Task instructions
Among these entries, count the lines containing the word "none" and answer with only the number.

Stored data
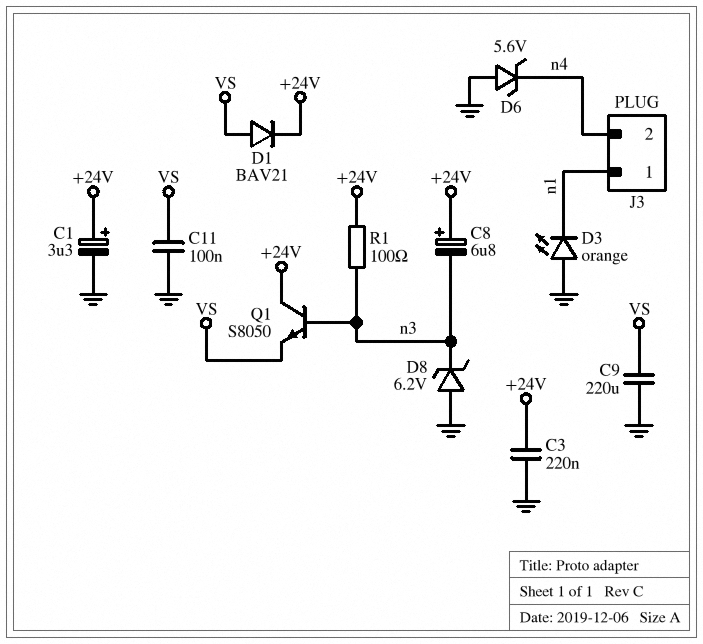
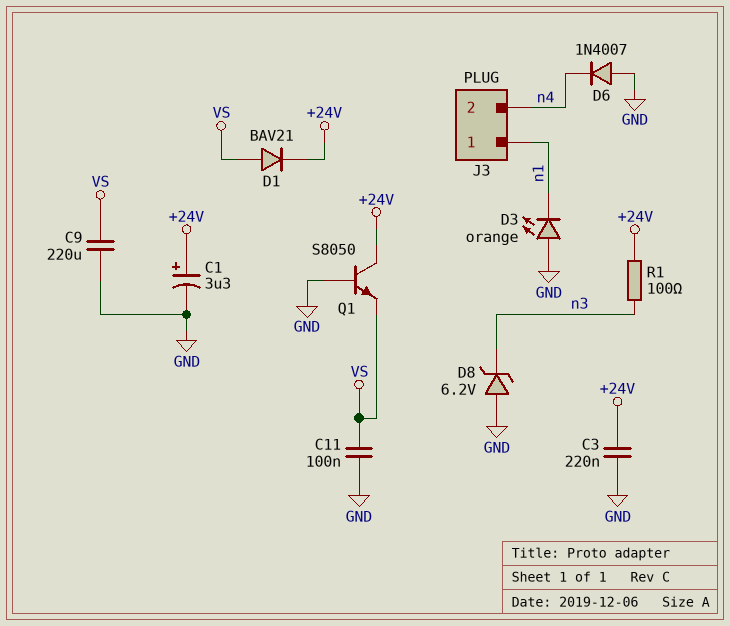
C8: 6.8uF (plus +24V, minus n3) -> none
D6: zener 5.6V (A GND, K n4) -> diode 1N4007 (A GND, K n4)
Q1: NPN S8050 (B n3, C +24V, E VS) -> NPN S8050 (B GND, C +24V, E VS)

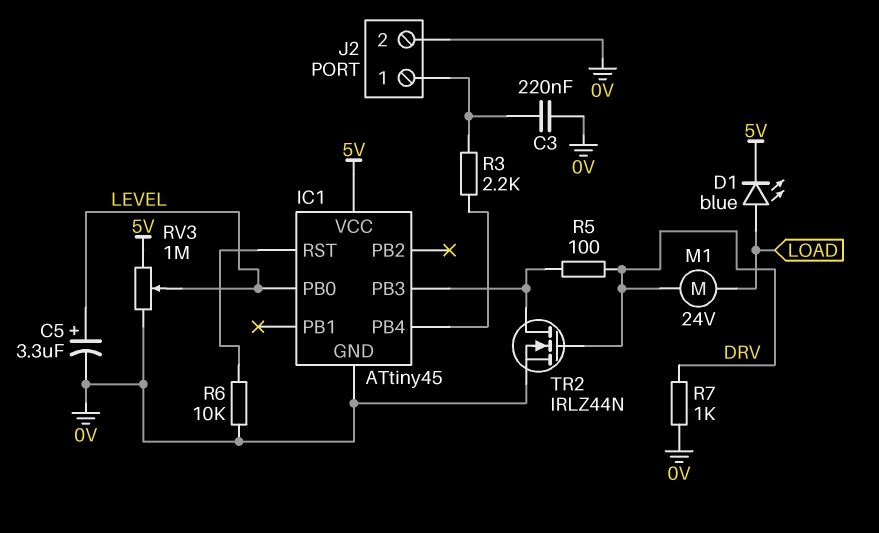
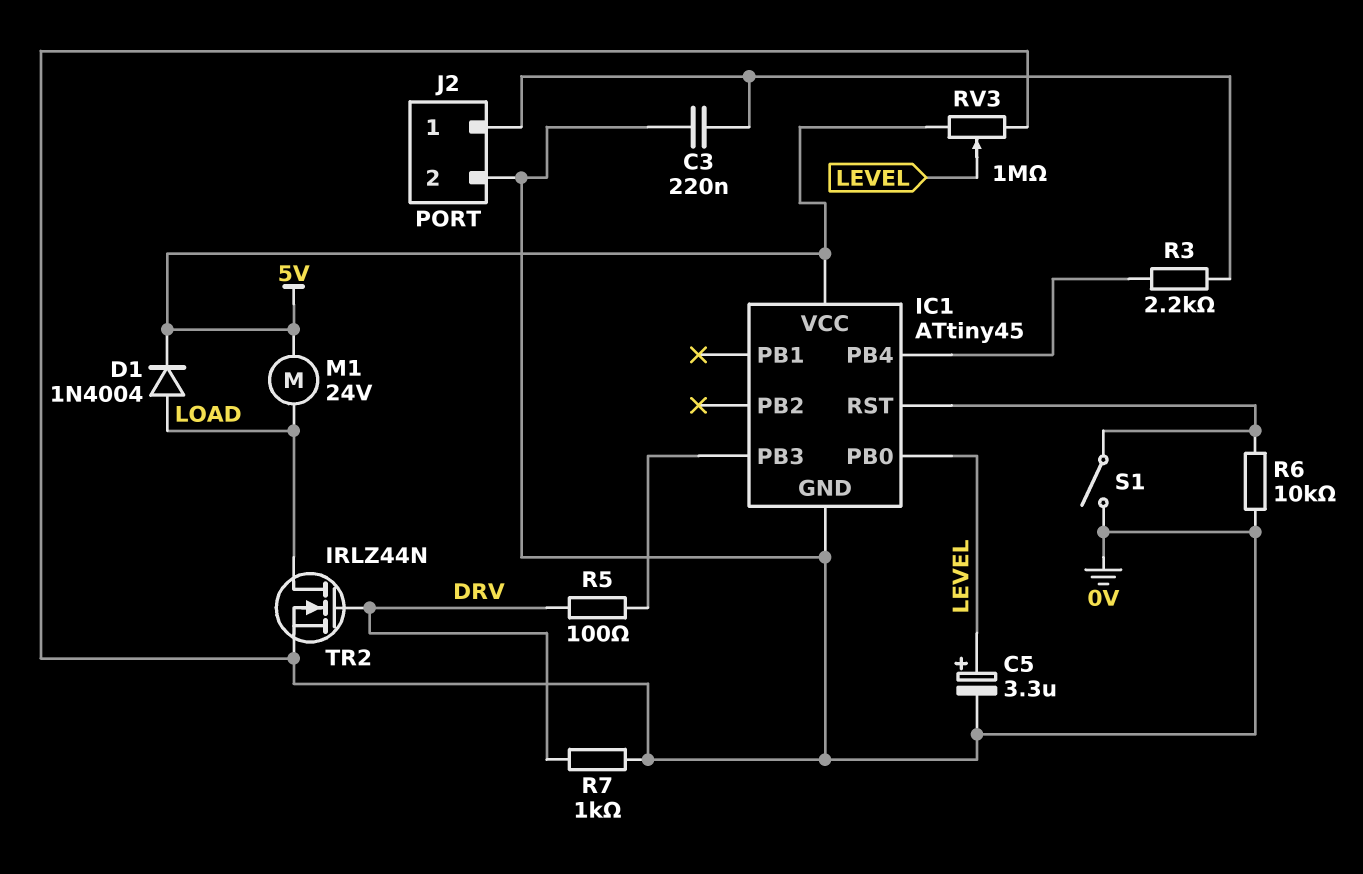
D1: LED blue (A LOAD, K 5V) -> diode 1N4004 (A LOAD, K 5V)
M1: motor 24V (DRV, LOAD) -> motor 24V (5V, LOAD)
S1: none -> switch (0V, IC1/RST)
TR2: NMOS IRLZ44N (G DRV, D IC1/PB3, S 0V) -> NMOS IRLZ44N (G DRV, D LOAD, S 0V)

Exercise result
2